→ **What is expected**:
Scan the entries and copy each line where the word "apple" is present.

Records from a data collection
____

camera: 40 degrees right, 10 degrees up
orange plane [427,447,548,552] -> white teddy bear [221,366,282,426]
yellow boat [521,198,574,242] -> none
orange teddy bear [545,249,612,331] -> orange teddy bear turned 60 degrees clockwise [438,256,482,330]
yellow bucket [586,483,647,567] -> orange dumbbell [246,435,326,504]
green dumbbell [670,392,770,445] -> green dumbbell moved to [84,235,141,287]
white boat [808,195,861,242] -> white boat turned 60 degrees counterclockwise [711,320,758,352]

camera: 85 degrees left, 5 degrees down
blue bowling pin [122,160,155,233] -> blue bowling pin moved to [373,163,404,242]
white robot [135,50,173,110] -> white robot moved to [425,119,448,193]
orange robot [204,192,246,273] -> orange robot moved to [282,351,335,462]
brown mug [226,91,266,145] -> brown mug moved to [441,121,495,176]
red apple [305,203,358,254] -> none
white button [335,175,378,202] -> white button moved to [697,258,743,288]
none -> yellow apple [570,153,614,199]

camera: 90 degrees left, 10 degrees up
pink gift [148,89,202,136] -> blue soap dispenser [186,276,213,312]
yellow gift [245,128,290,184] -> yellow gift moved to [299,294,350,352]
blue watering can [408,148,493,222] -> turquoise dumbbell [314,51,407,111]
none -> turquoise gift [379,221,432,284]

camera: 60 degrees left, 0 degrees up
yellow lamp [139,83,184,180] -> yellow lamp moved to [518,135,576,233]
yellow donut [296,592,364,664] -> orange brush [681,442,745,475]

____

→ **Solution to this problem**:
red apple [305,203,358,254] -> none
none -> yellow apple [570,153,614,199]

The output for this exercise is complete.